DIRECTIONS: Return only the lines of the listing below that run from the line with "turquoise jar: 9 -> 7" through the line with "yellow pear: 11 -> 9", both ends included, exactly as written.

SUPPLIED RECORDS:
━━━━━━━━━━━━━━━━━━━━

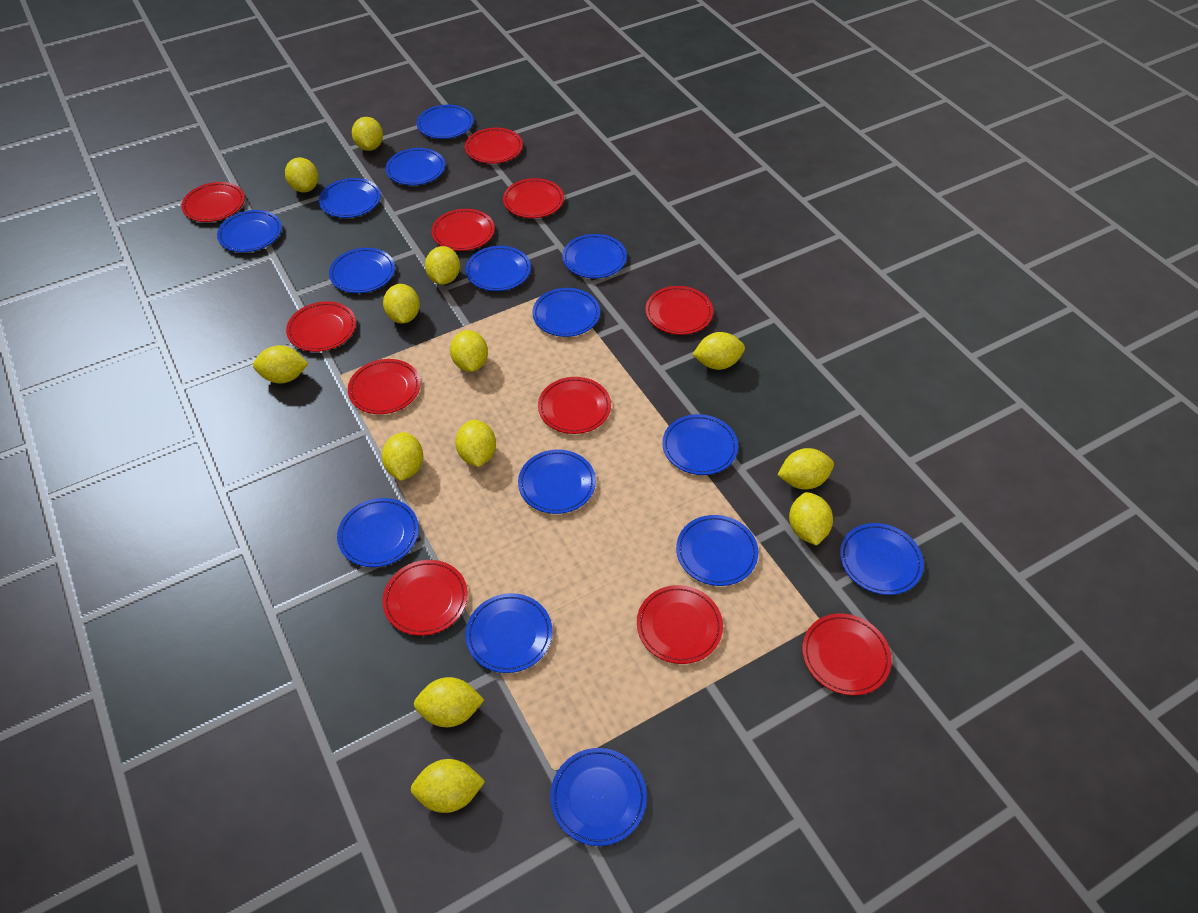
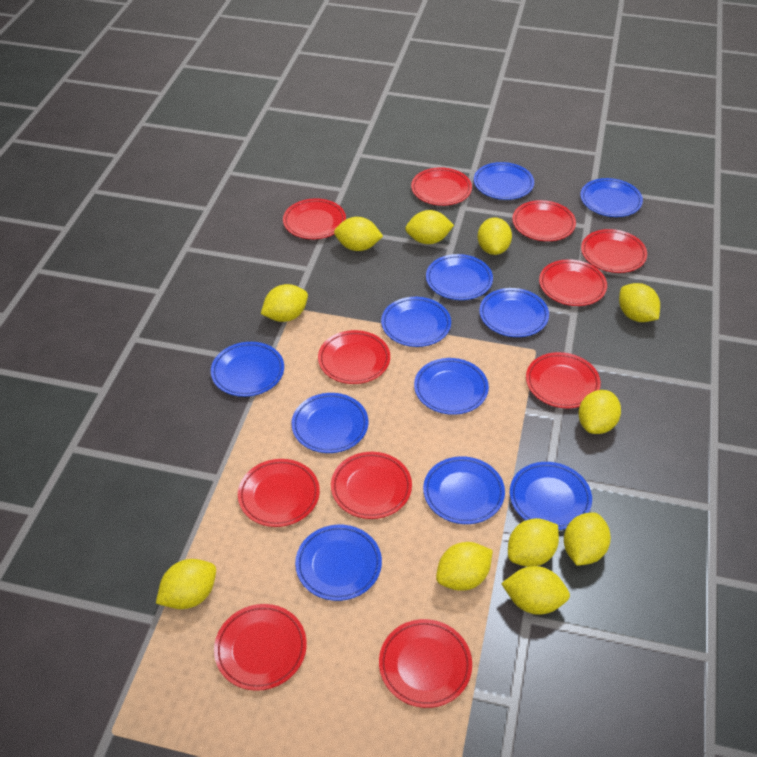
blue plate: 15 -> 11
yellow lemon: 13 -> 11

━━━━━━━━━━━━━━━━━━━━

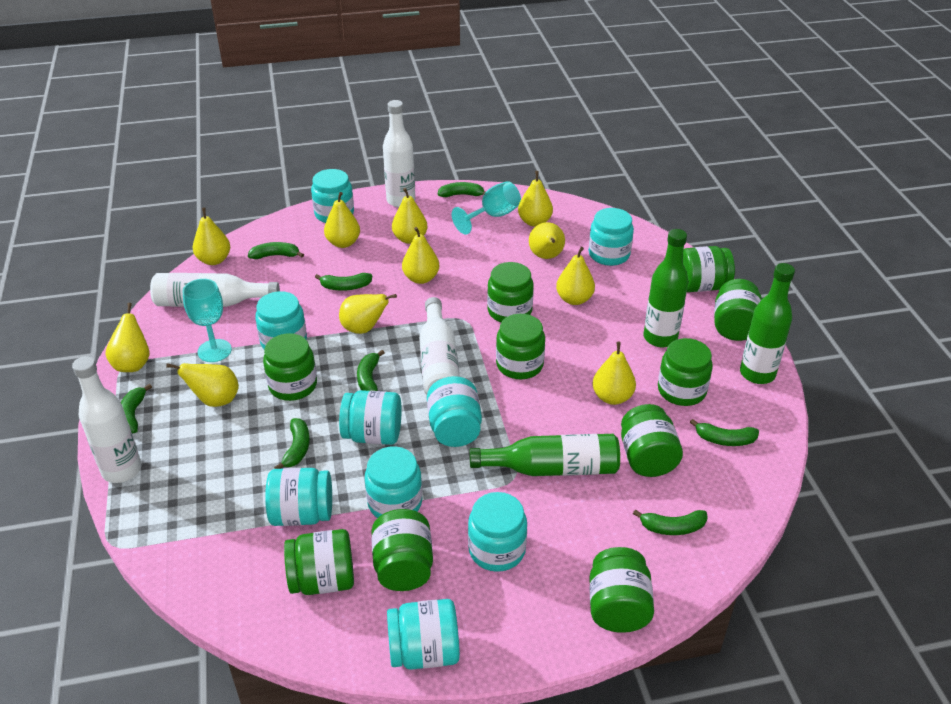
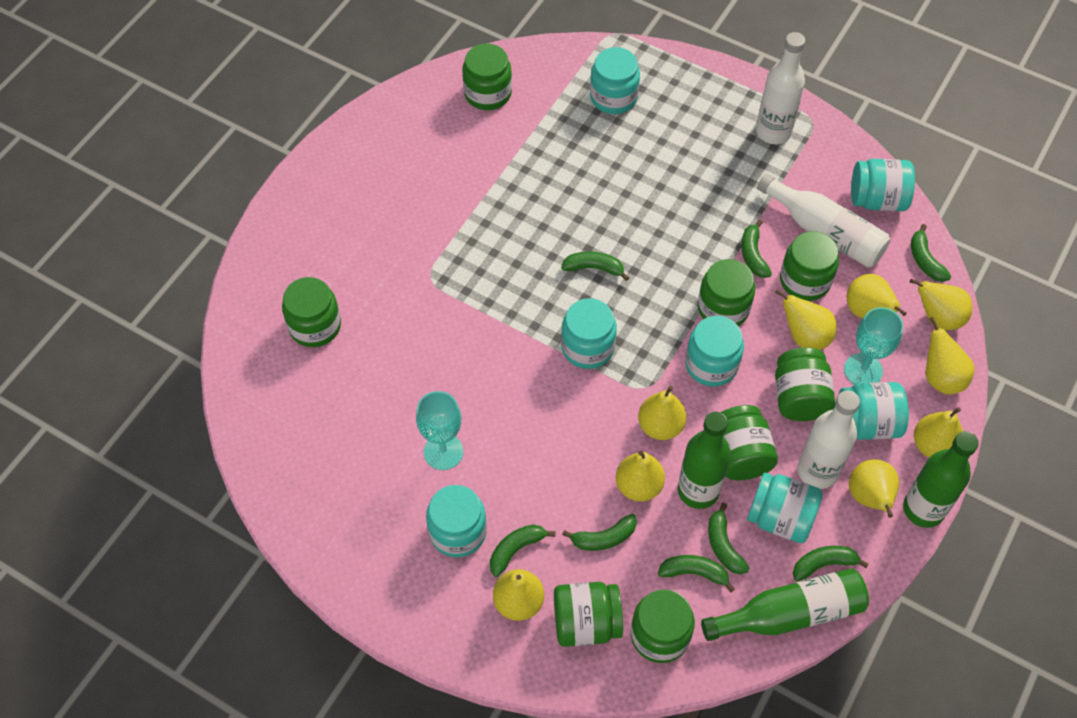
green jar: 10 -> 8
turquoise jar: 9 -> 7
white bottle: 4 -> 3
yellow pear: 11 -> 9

━━━━━━━━━━━━━━━━━━━━

PROBLEM SOLUTION:
turquoise jar: 9 -> 7
white bottle: 4 -> 3
yellow pear: 11 -> 9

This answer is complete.